--- Excerpted records ---
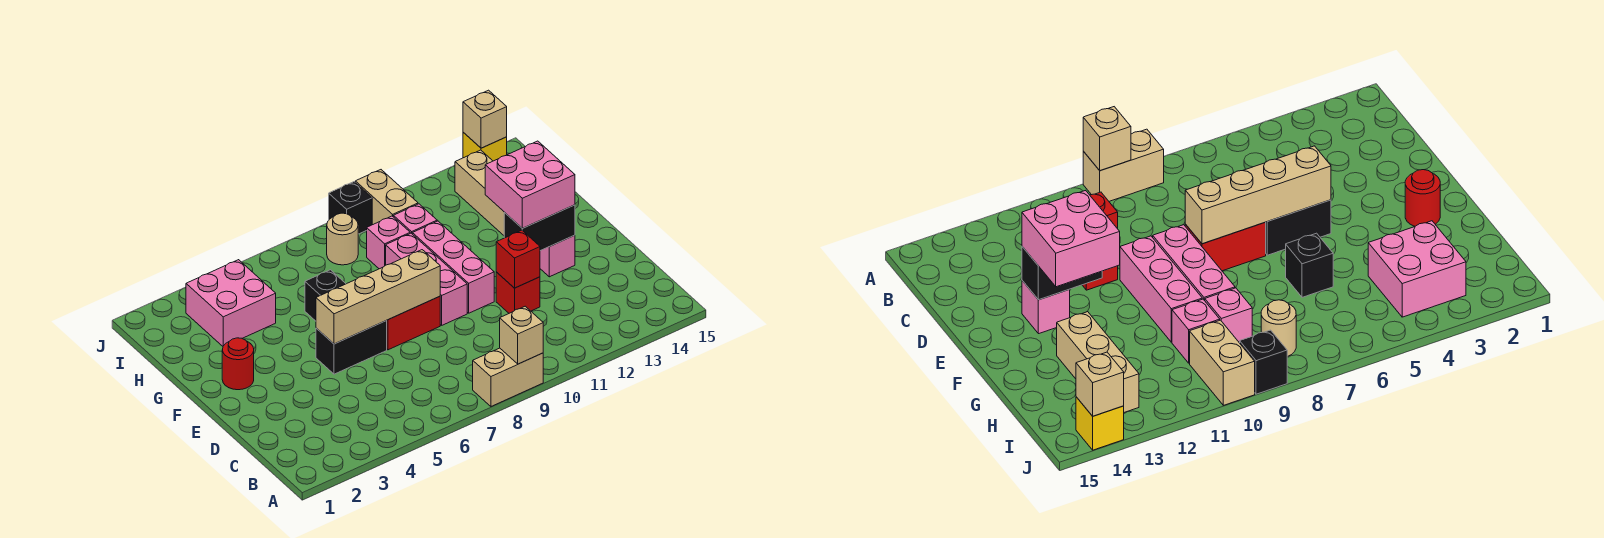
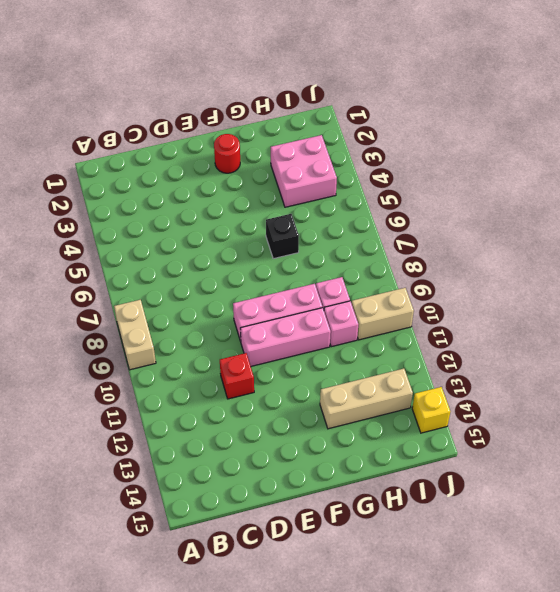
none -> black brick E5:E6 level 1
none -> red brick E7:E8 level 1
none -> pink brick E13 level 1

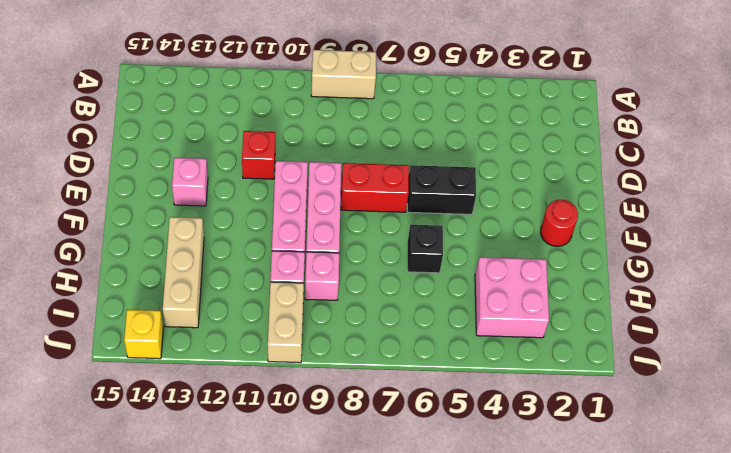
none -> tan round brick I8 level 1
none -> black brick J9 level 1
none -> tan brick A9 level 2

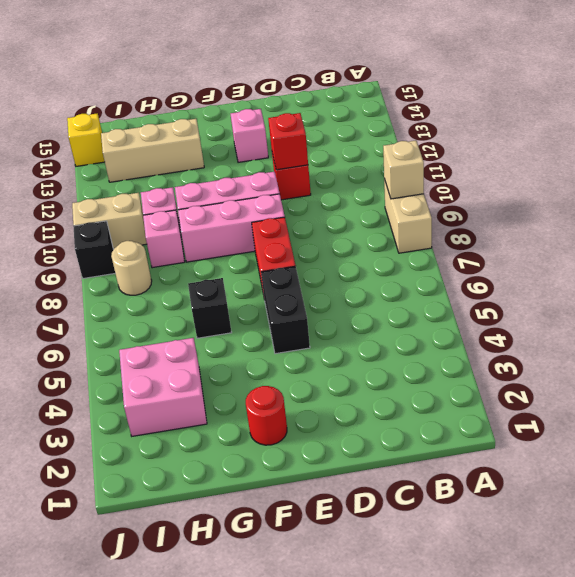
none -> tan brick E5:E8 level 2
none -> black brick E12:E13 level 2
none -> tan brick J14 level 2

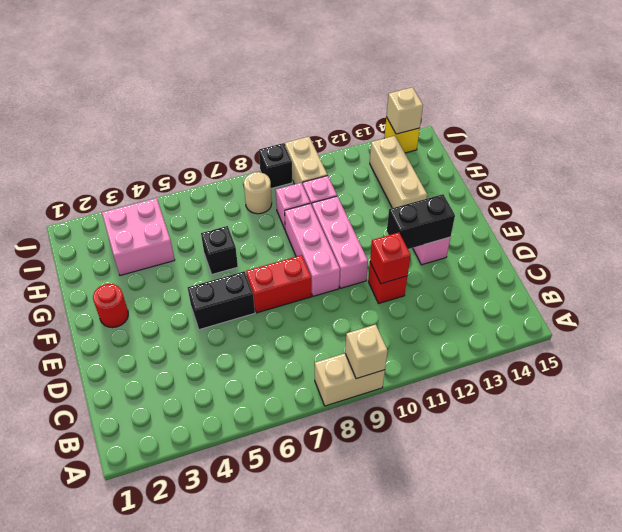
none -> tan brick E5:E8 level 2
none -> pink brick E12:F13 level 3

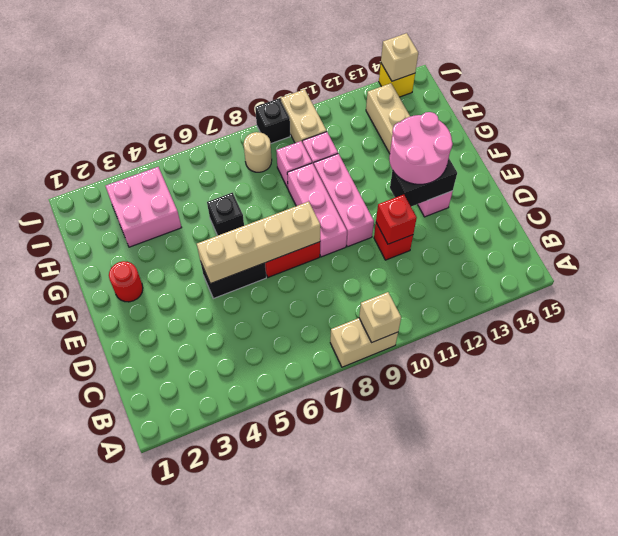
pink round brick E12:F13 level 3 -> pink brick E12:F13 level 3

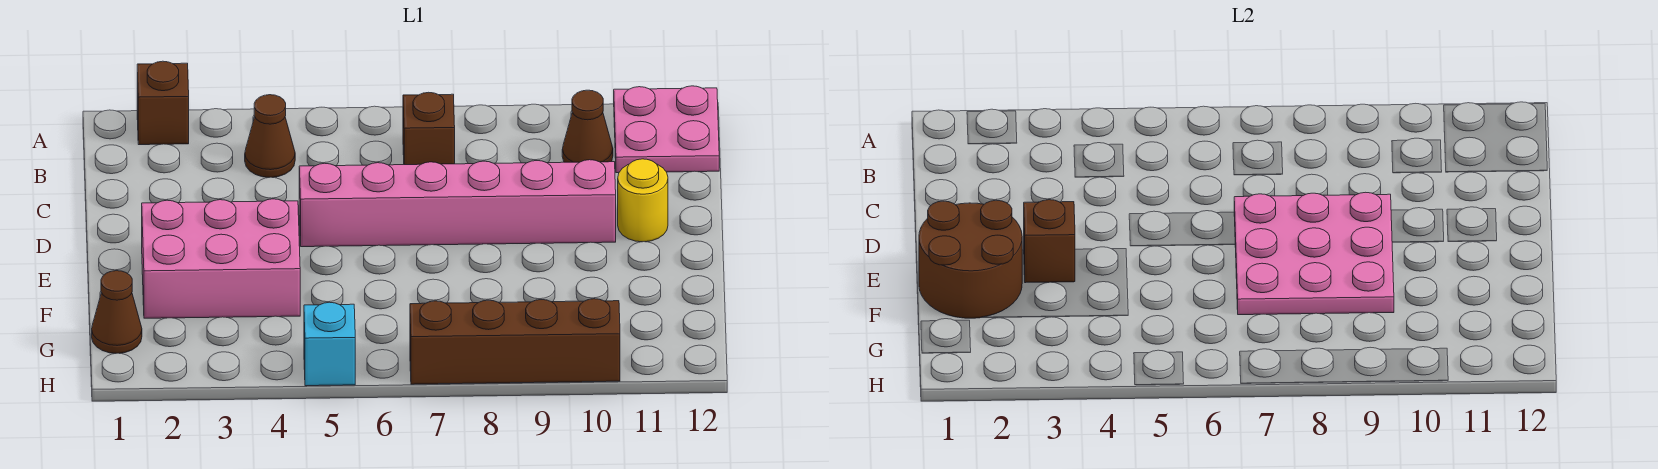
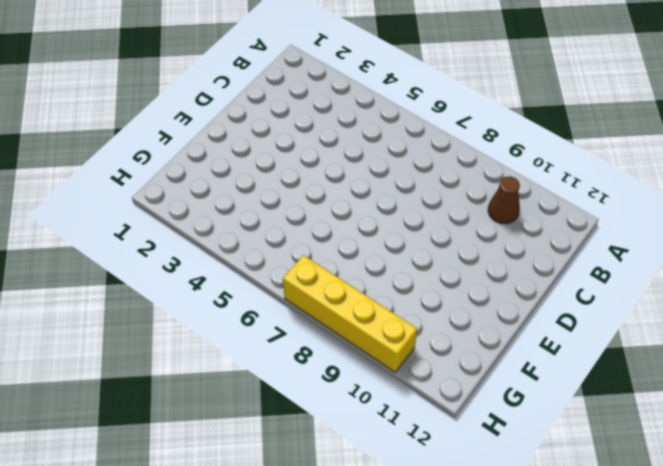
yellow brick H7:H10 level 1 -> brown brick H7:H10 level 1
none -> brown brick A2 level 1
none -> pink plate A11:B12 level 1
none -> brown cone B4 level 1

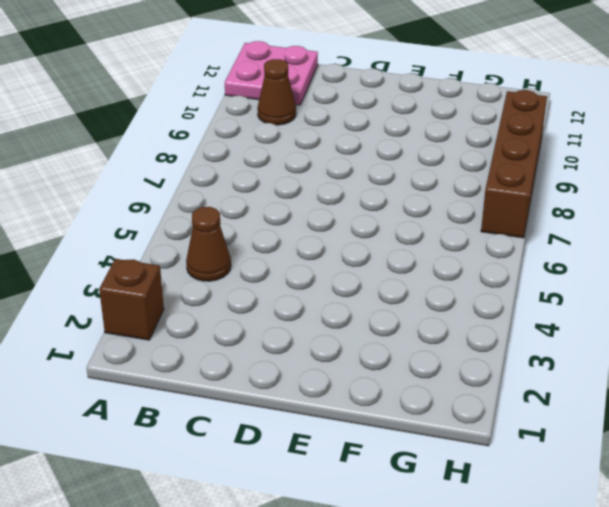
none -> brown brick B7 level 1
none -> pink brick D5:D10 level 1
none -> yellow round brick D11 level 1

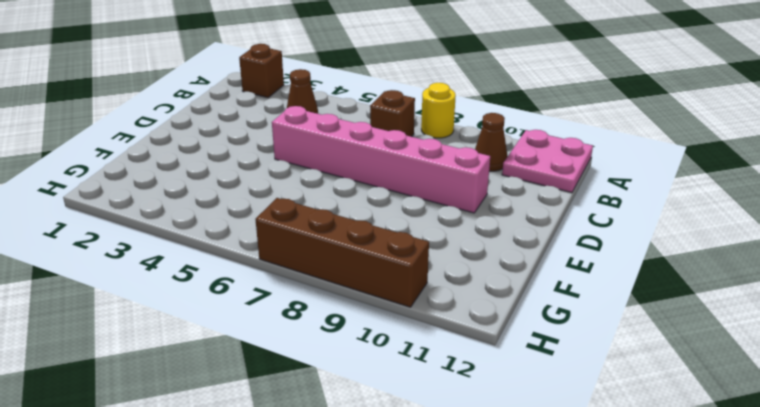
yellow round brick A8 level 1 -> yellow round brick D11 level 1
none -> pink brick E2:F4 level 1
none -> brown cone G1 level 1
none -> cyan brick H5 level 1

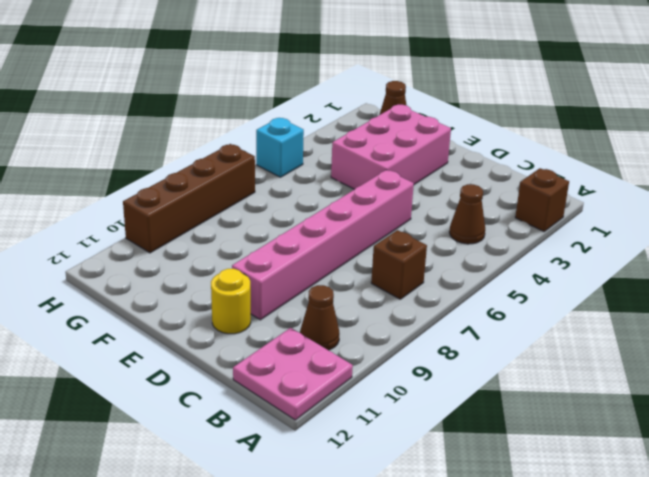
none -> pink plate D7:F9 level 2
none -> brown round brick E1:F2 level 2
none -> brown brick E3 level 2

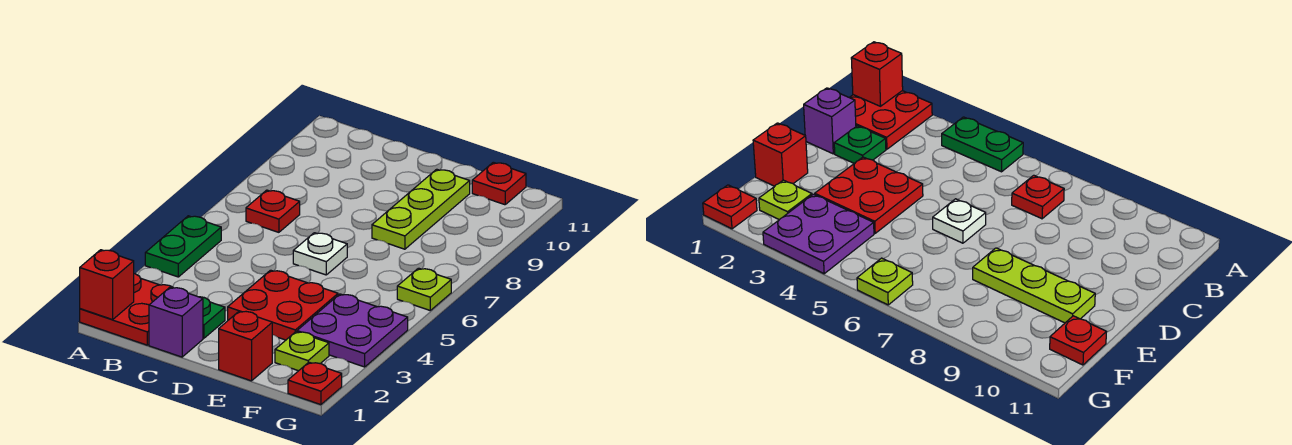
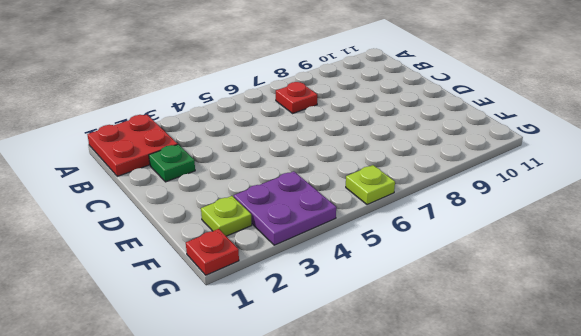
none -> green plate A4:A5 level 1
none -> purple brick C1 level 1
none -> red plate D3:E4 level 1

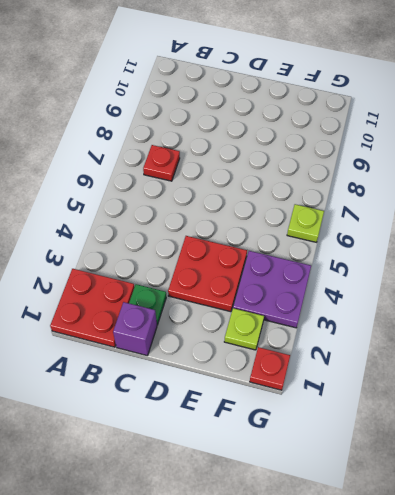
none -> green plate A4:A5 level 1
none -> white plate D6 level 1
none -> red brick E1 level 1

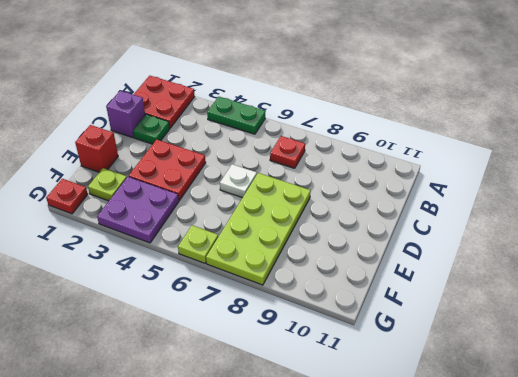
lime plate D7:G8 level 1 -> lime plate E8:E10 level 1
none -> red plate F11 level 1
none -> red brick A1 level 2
---
• Your objective: Please count the lines above that hold the string "brown" and reply with the number alone.

• Written solution: 7